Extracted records

○ ○ ○

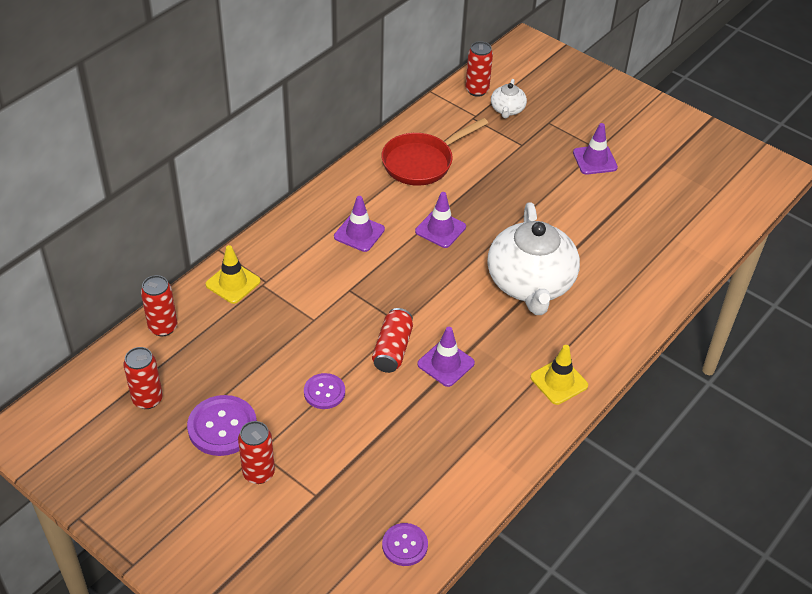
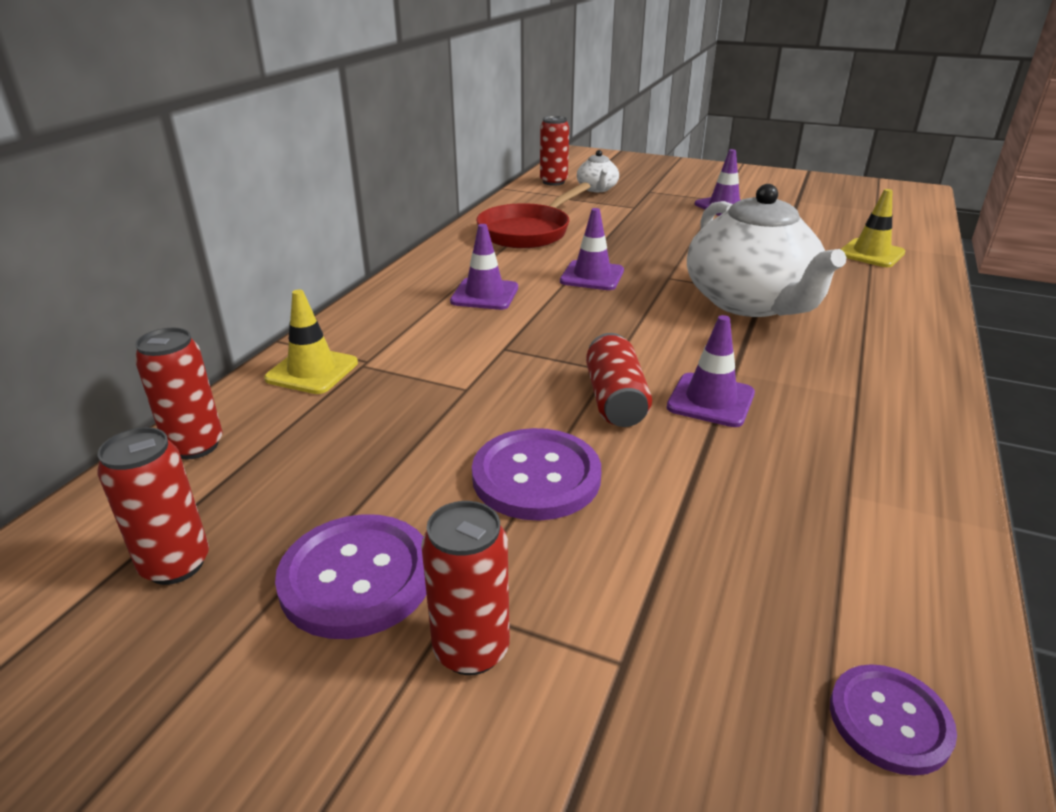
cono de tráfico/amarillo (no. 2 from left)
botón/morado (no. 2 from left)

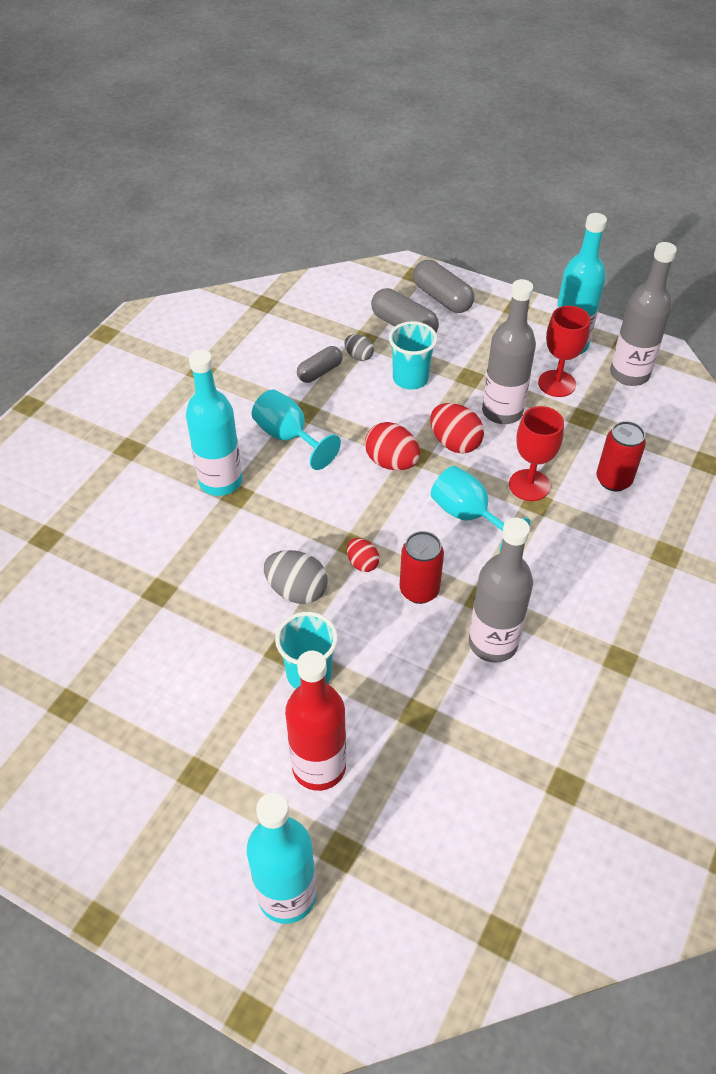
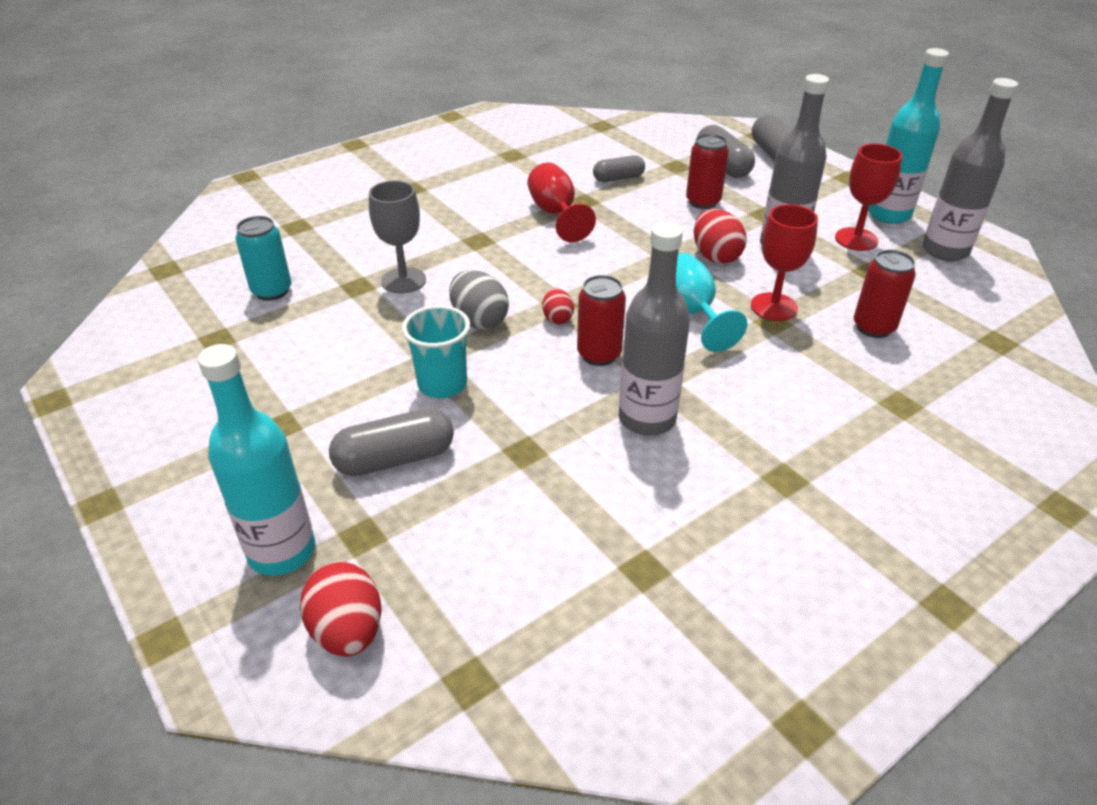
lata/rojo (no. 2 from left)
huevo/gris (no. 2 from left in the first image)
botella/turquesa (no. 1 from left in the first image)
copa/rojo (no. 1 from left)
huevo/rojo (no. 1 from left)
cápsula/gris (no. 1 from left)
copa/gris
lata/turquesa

○ ○ ○

Work to complete:
The entries above are to be copied exactly, with every picture left out.

Response for this exercise:
cono de tráfico/amarillo (no. 2 from left)
botón/morado (no. 2 from left)

lata/rojo (no. 2 from left)
huevo/gris (no. 2 from left in the first image)
botella/turquesa (no. 1 from left in the first image)
copa/rojo (no. 1 from left)
huevo/rojo (no. 1 from left)
cápsula/gris (no. 1 from left)
copa/gris
lata/turquesa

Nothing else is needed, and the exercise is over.